§ **Requirement**
In the entries below, find the line with "R15: 22 (GND, N010) -> 1.5k (GND, N010)" and the line with "V5: AC 24V (GND, N001)", then retype both and everything between them exactly. Do not copy the pictures.

-- Data supplied follows --

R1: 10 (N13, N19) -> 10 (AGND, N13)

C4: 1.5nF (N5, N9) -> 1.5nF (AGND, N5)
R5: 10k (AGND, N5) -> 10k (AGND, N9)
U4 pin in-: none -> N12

-- Data supplied concluded --
-- Data supplied follows --

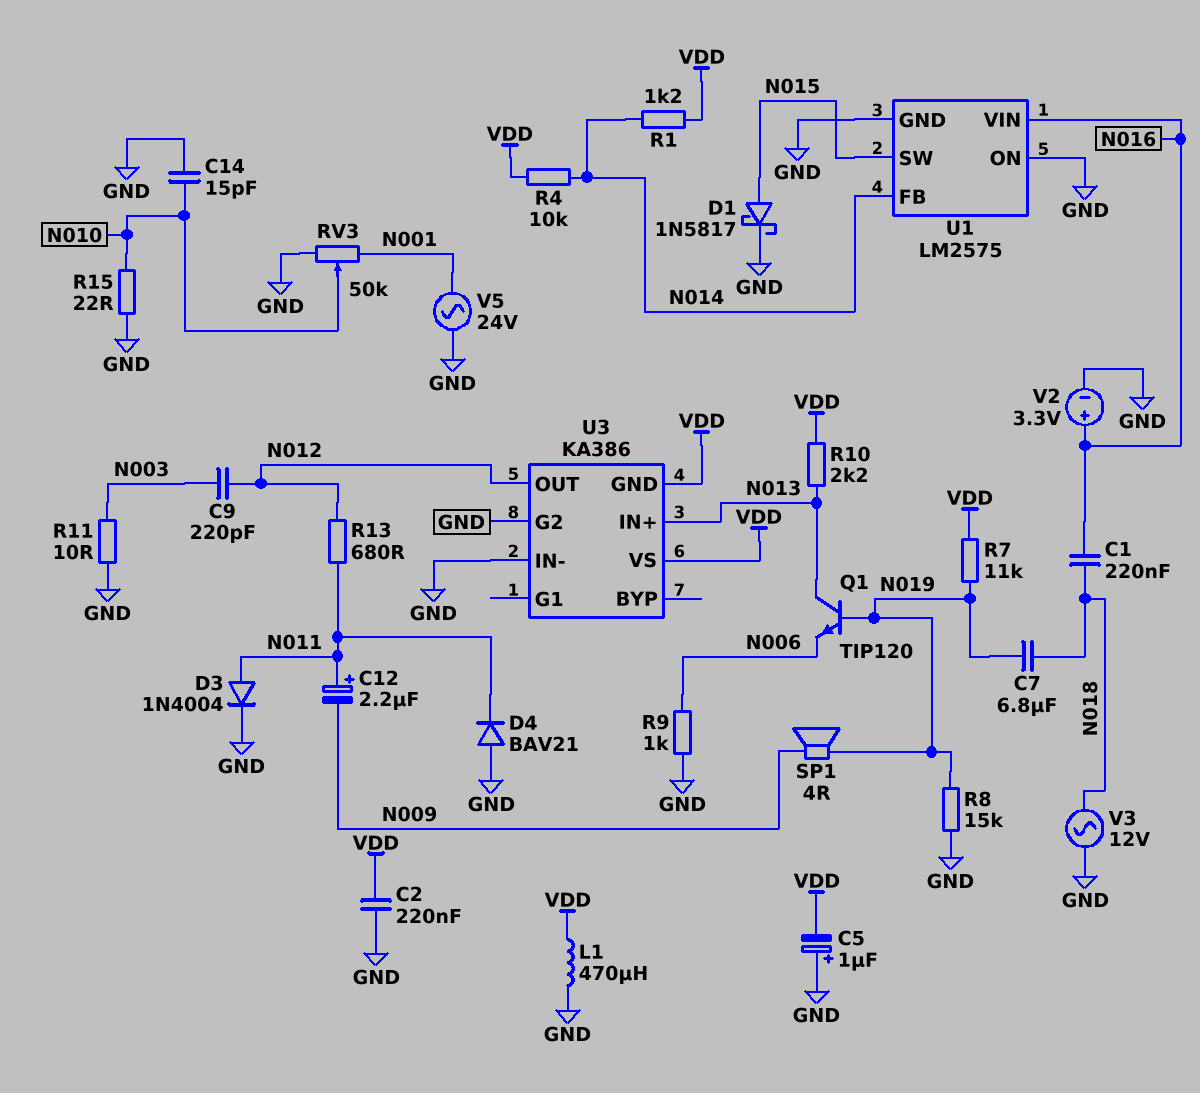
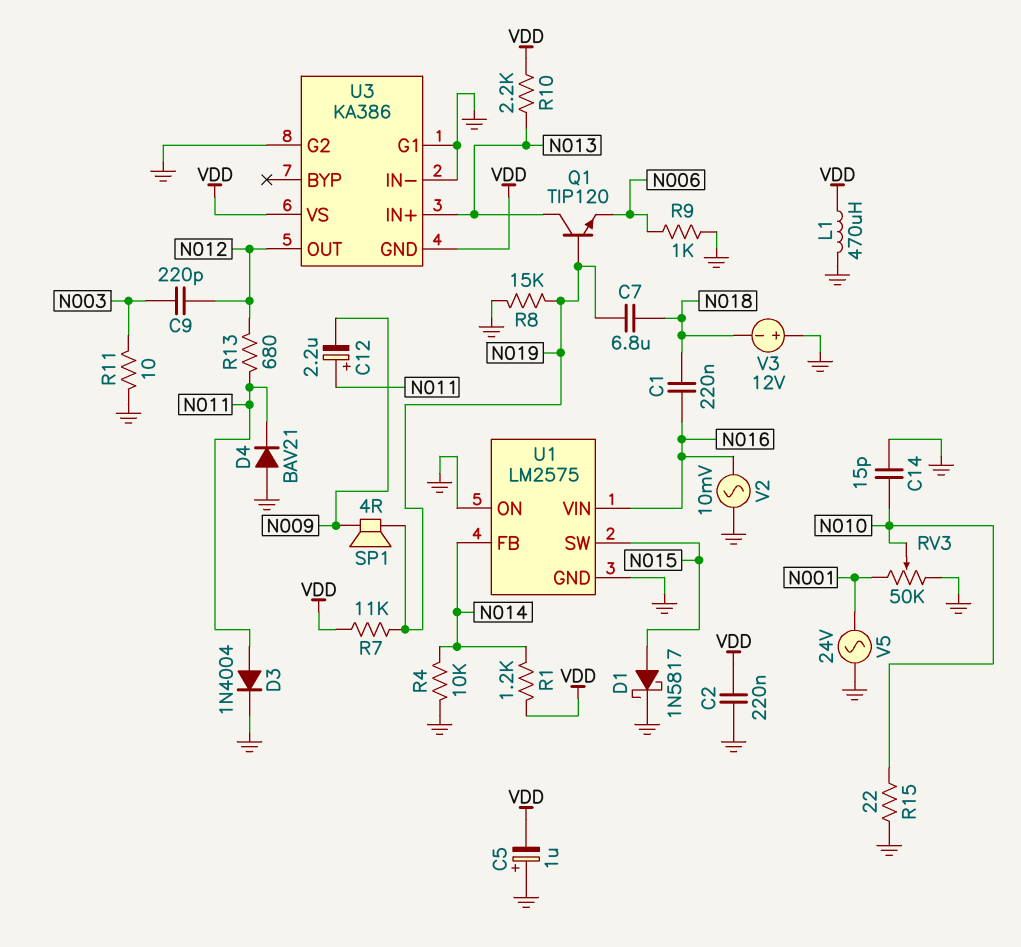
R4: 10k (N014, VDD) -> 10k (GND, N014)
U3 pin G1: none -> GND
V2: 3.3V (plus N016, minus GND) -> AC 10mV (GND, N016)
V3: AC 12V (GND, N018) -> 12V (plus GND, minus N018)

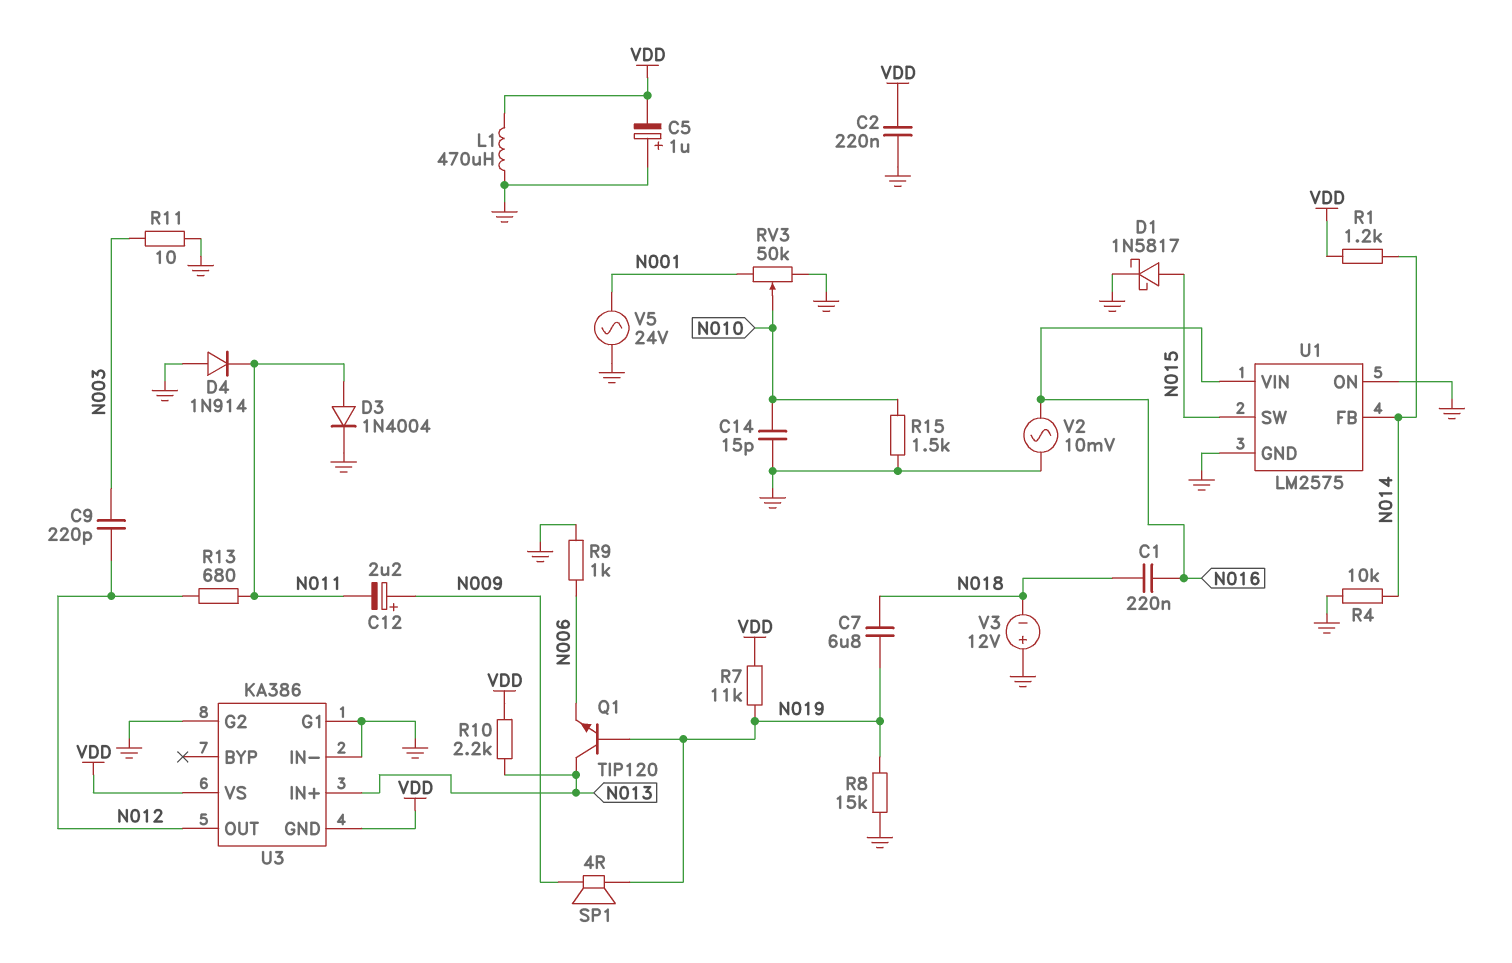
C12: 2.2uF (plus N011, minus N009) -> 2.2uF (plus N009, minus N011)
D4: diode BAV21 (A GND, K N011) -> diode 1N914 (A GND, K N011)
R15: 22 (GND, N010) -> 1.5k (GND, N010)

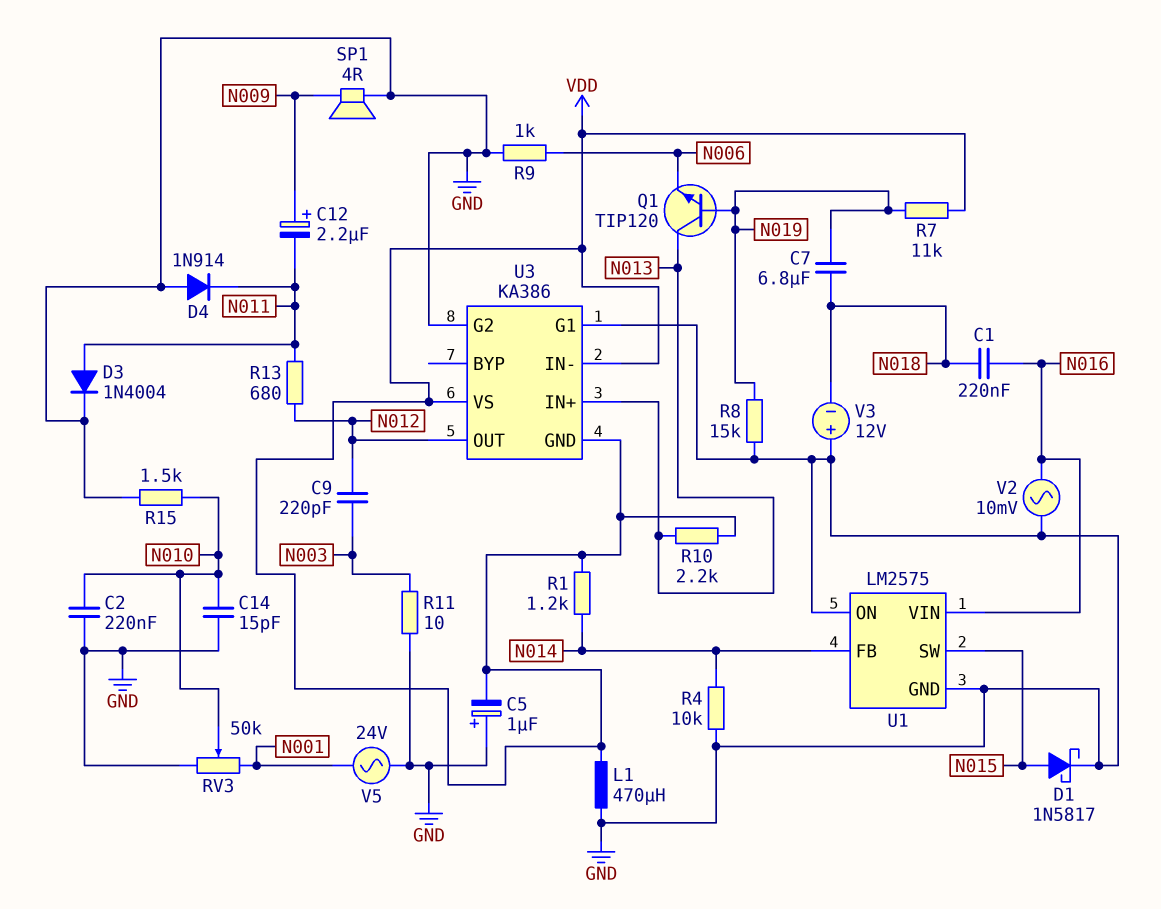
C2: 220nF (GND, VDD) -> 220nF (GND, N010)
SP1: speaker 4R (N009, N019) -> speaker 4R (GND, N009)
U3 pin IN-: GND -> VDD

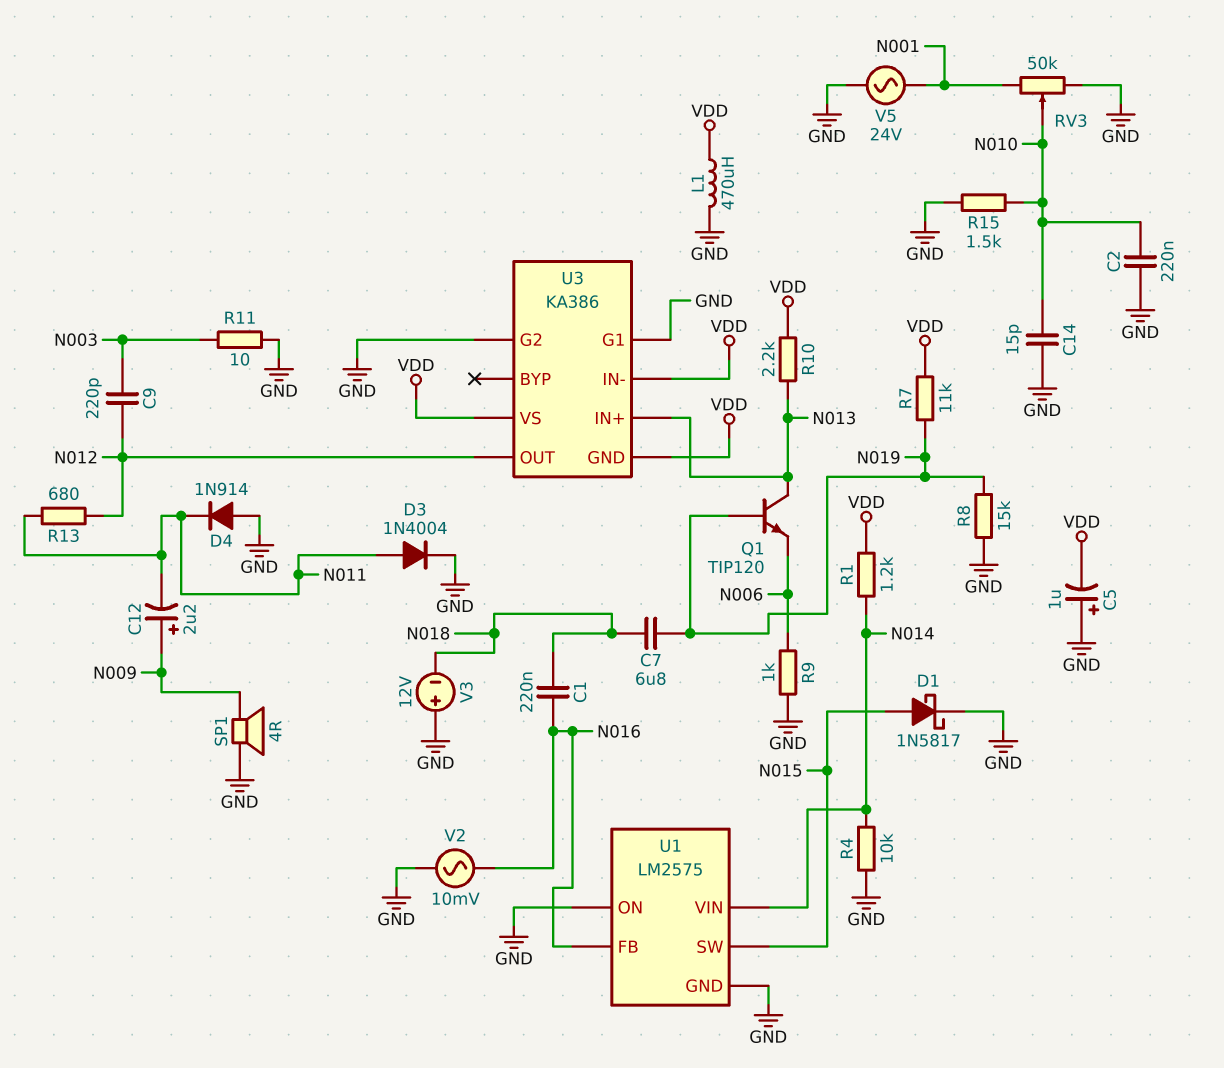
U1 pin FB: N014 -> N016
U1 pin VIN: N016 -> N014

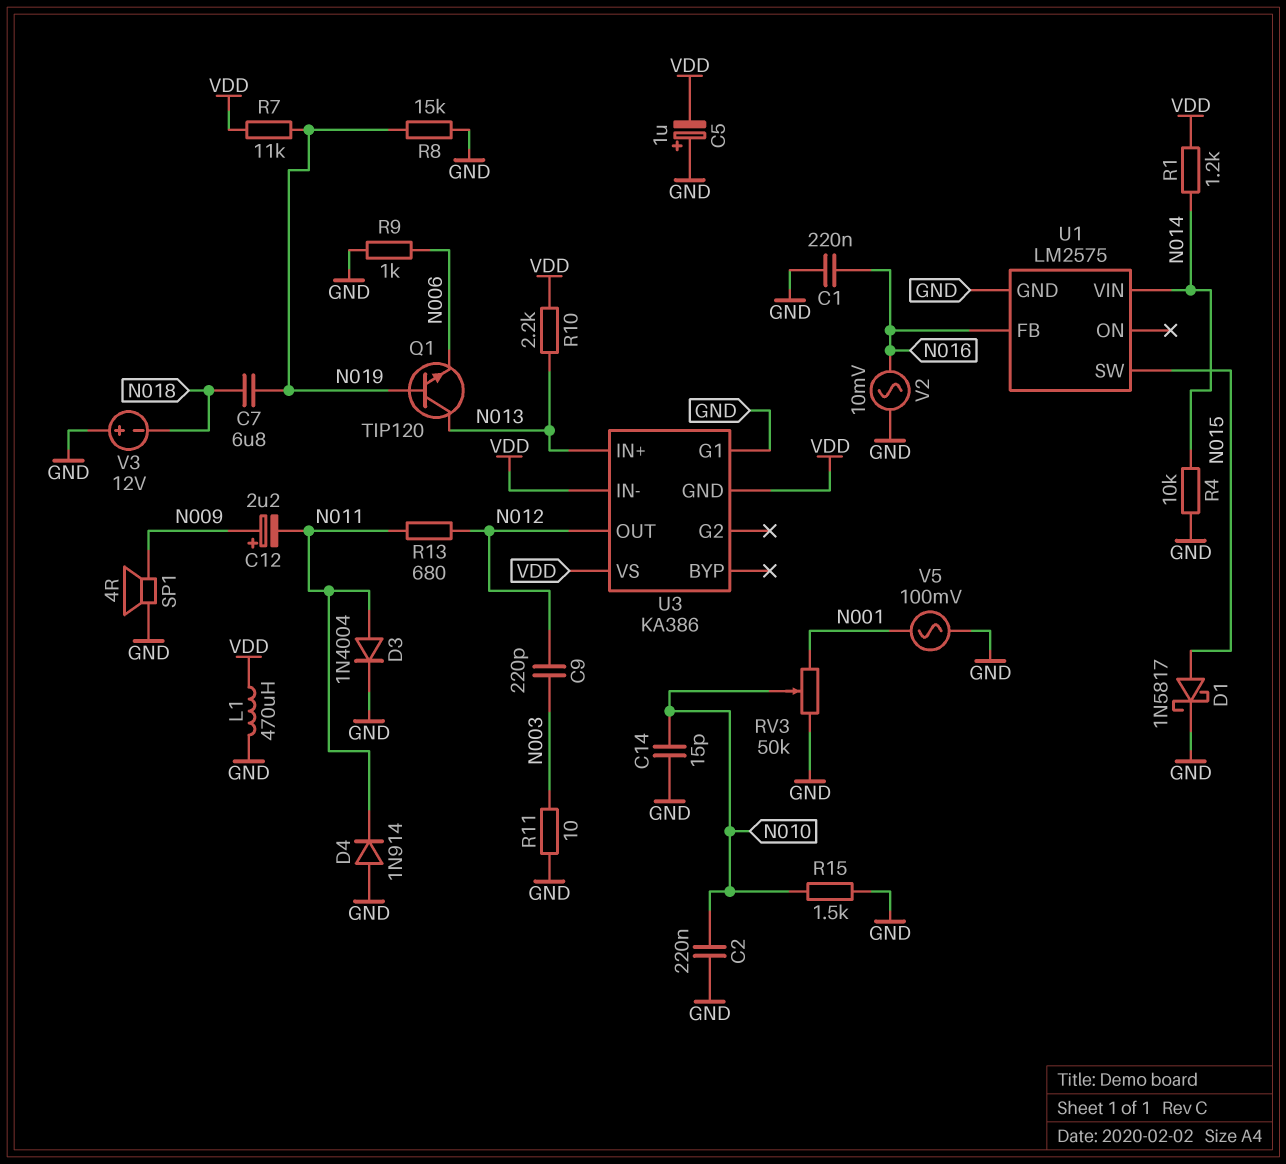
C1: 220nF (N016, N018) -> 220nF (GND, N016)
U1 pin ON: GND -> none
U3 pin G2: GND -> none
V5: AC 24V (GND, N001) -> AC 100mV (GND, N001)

-- Data supplied concluded --

§ **Reply**
R15: 22 (GND, N010) -> 1.5k (GND, N010)

C2: 220nF (GND, VDD) -> 220nF (GND, N010)
SP1: speaker 4R (N009, N019) -> speaker 4R (GND, N009)
U3 pin IN-: GND -> VDD

U1 pin FB: N014 -> N016
U1 pin VIN: N016 -> N014

C1: 220nF (N016, N018) -> 220nF (GND, N016)
U1 pin ON: GND -> none
U3 pin G2: GND -> none
V5: AC 24V (GND, N001) -> AC 100mV (GND, N001)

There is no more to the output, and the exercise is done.